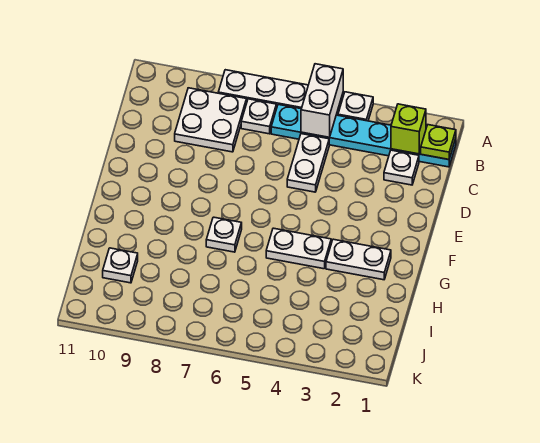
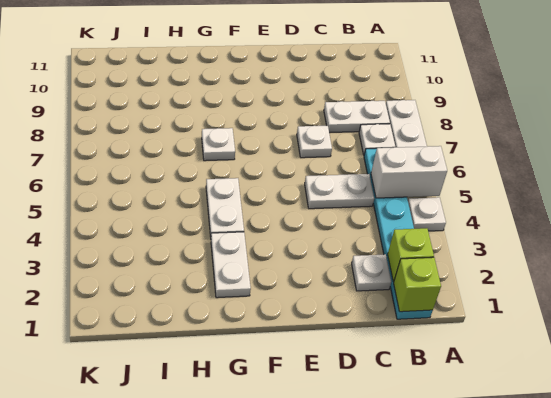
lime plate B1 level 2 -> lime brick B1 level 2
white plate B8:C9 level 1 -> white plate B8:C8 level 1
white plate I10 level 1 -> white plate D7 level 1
++++++
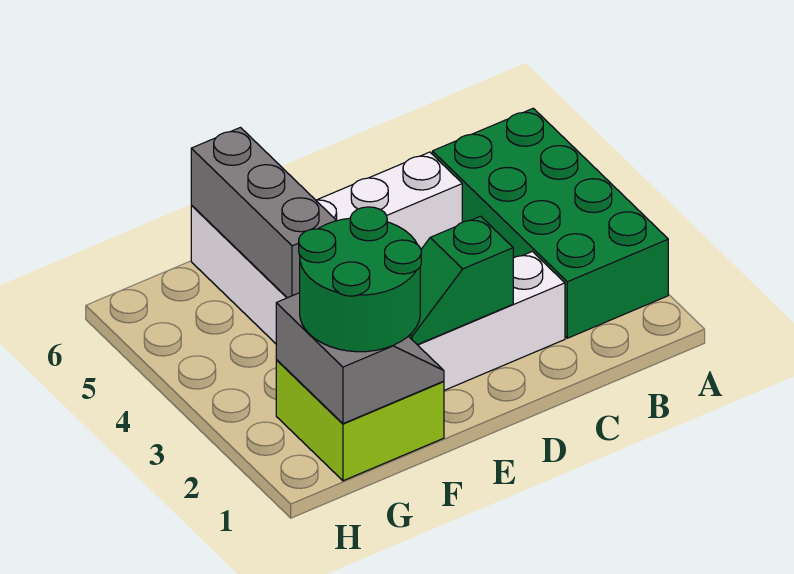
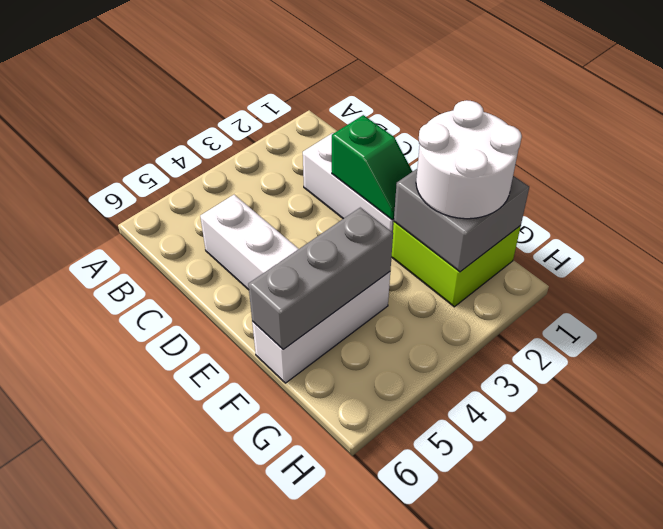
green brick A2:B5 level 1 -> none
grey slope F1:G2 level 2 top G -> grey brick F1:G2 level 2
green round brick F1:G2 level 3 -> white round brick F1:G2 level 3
++++++
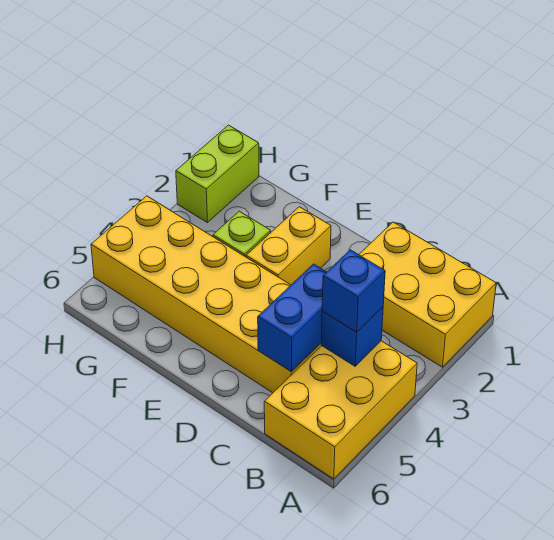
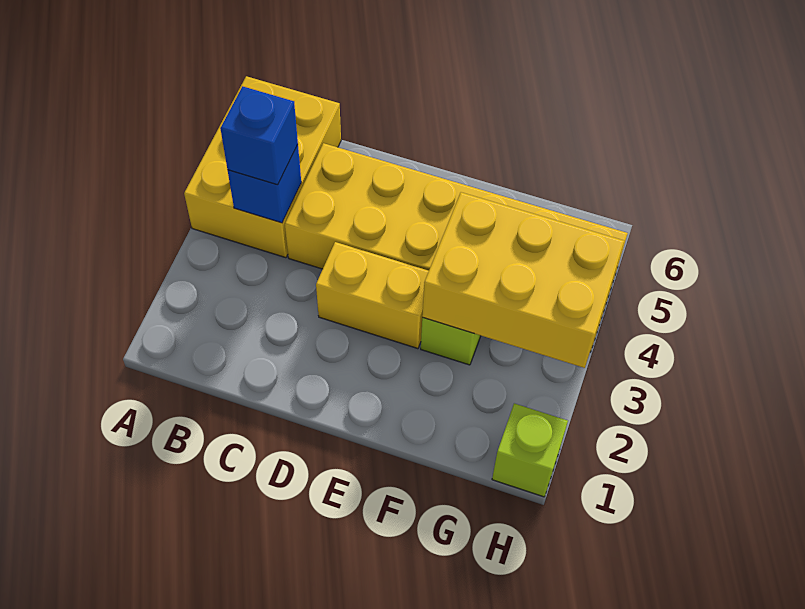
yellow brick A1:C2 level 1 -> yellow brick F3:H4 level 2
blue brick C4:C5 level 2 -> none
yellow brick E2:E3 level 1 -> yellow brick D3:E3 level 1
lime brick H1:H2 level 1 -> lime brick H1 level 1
++++++
INSTRUCTIONS FOR THE TASK
From the data above, reproduce word for word the lines running from the line with "grey slope F1:G2" to the line with "green round brick", ends included.

SOLVED EXERCISE
grey slope F1:G2 level 2 top G -> grey brick F1:G2 level 2
green round brick F1:G2 level 3 -> white round brick F1:G2 level 3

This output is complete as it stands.